[MATERIAL PROVIDED Boundary: Start]
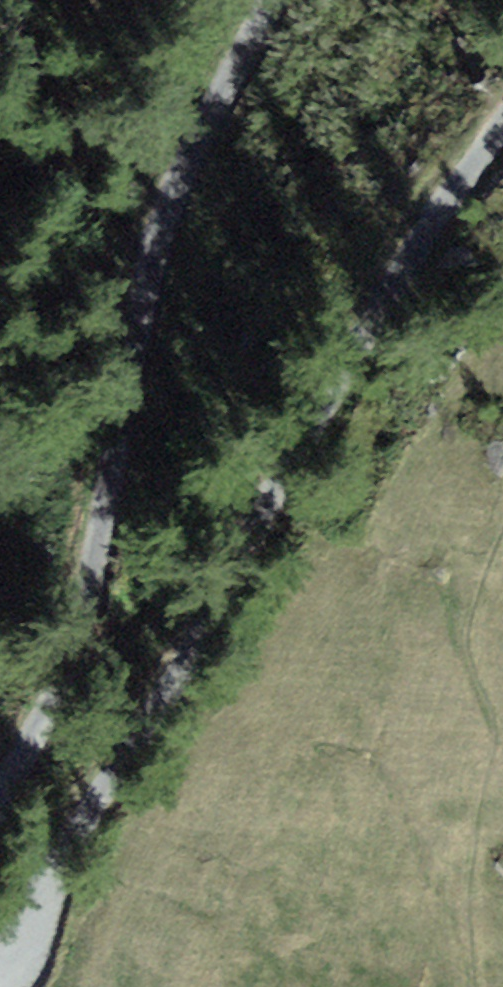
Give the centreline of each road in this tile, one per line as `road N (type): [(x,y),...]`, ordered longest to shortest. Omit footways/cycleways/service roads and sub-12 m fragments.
road 1 (unclassified): [(0,971),(26,957),(64,842),(210,637),(352,367),(502,135)]
road 2 (unclassified): [(0,801),(79,644),(184,182),(278,0)]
[MATERIAL PROVIDED Boundary: End]
ACTIVITY: Restate the whole listing above exactly, except for its images.

SOLUTION TO THIS TASK:
Give the centreline of each road in this tile, one per line as `road N (type): [(x,y),...]`, ordered longest to shortest. Omit footways/cycleways/service roads and sub-12 m fragments.
road 1 (unclassified): [(0,971),(26,957),(64,842),(210,637),(352,367),(502,135)]
road 2 (unclassified): [(0,801),(79,644),(184,182),(278,0)]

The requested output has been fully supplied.